═════ Records provided

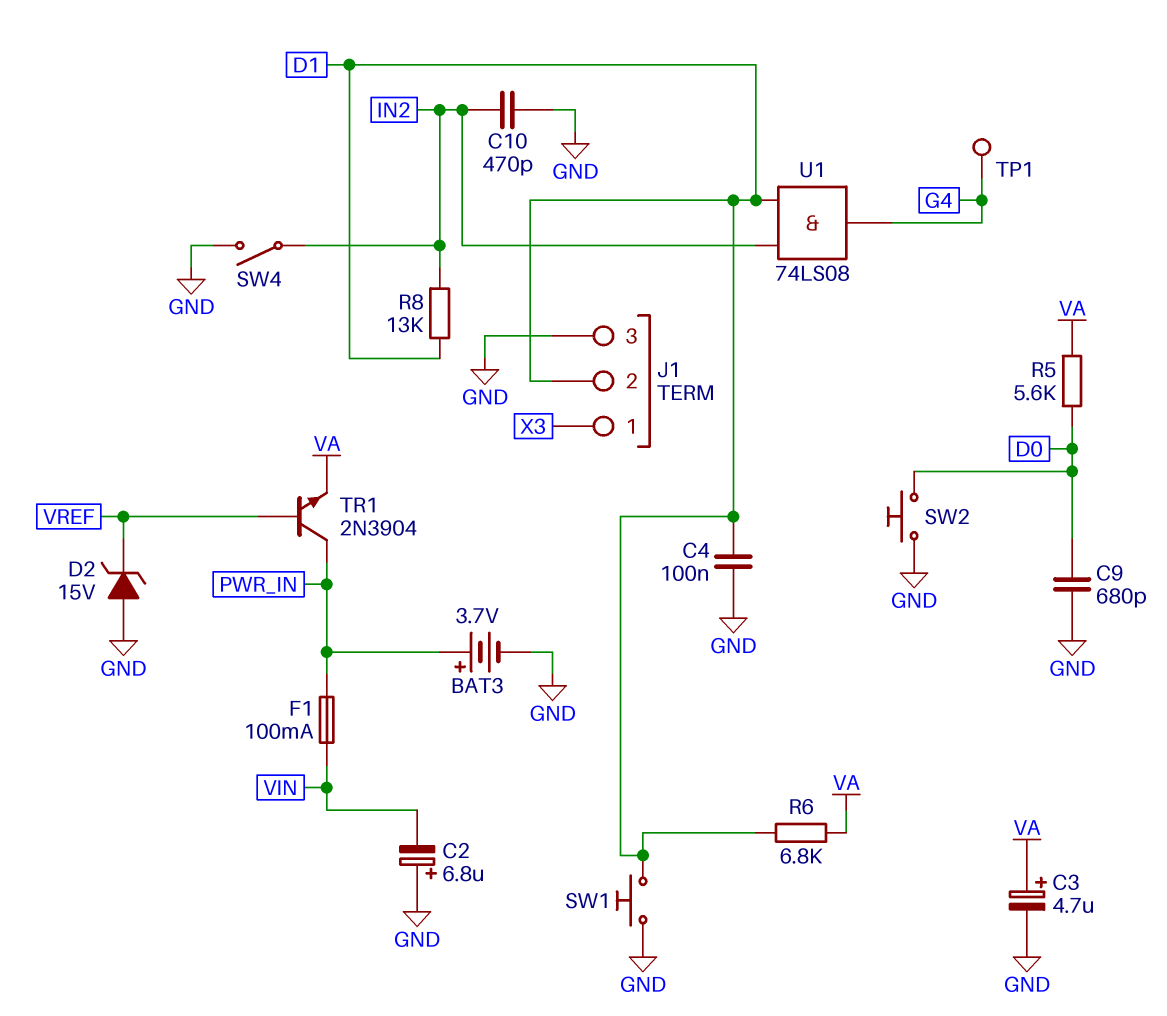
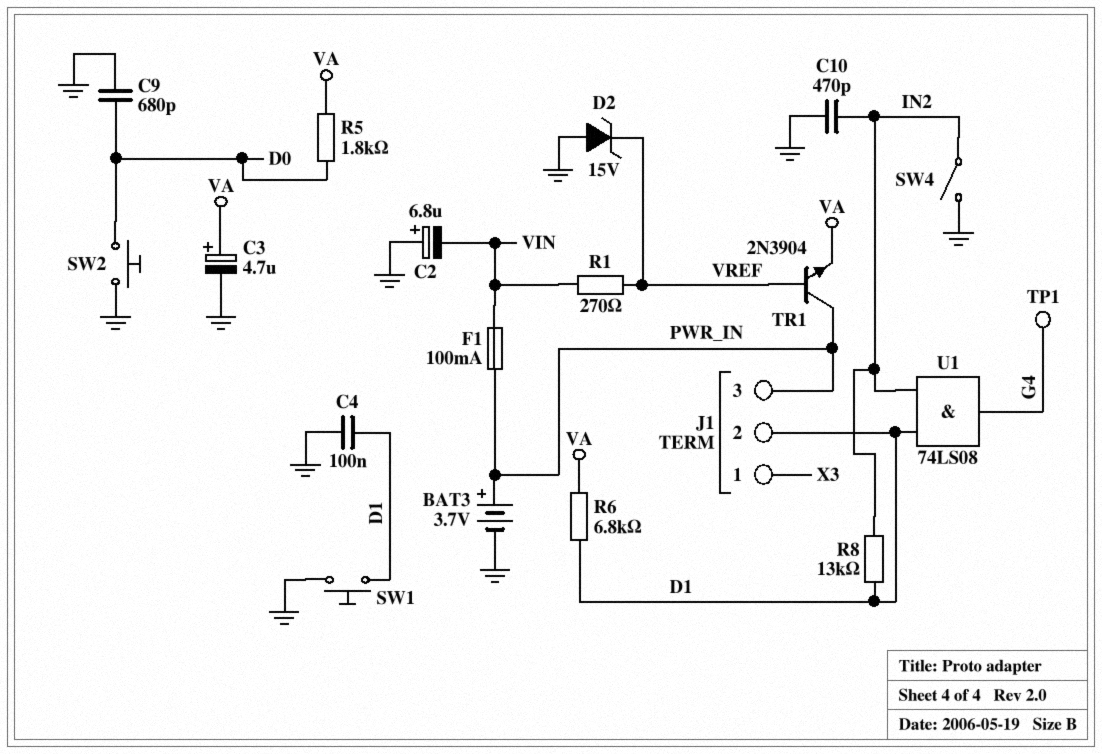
J1 pin 3: GND -> PWR_IN
R1: none -> 270 (VIN, VREF)
R5: 5.6k (D0, VA) -> 1.8k (D0, VA)

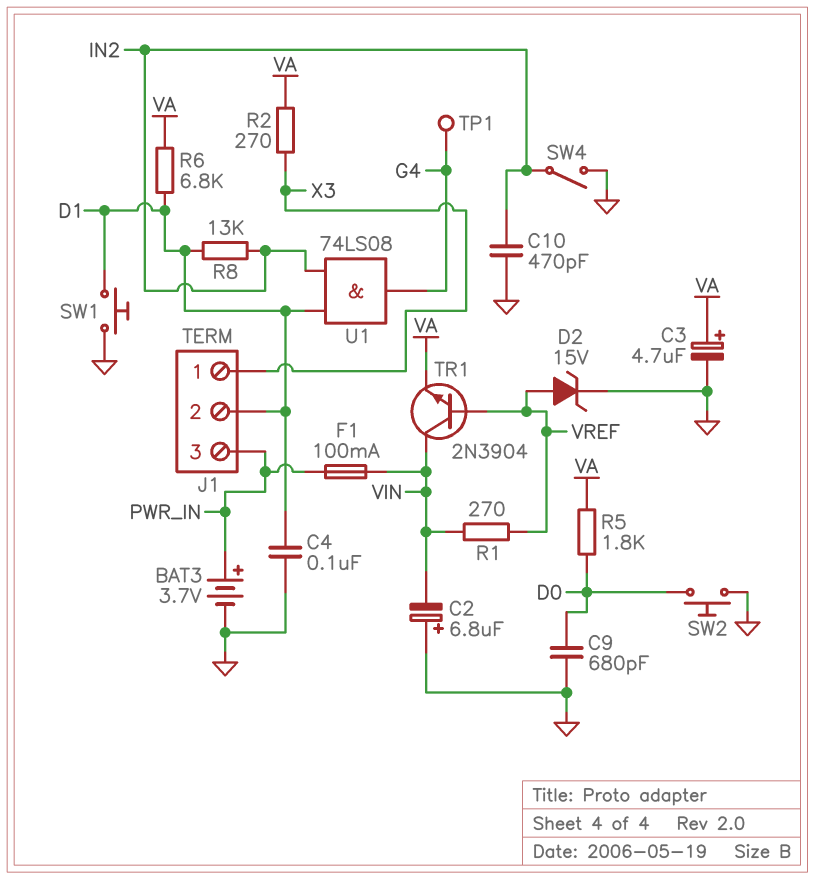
D2: zener 15V (A GND, K VREF) -> zener 15V (A VREF, K GND)
R2: none -> 270 (VA, X3)
TR1: NPN 2N3904 (B VREF, C PWR_IN, E VA) -> NPN 2N3904 (B VREF, C VIN, E VA)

══════════

• _Problem_
Lines in the data containing the string "VREF" are to be counted; give that number alone.

• _Exercise solution_
3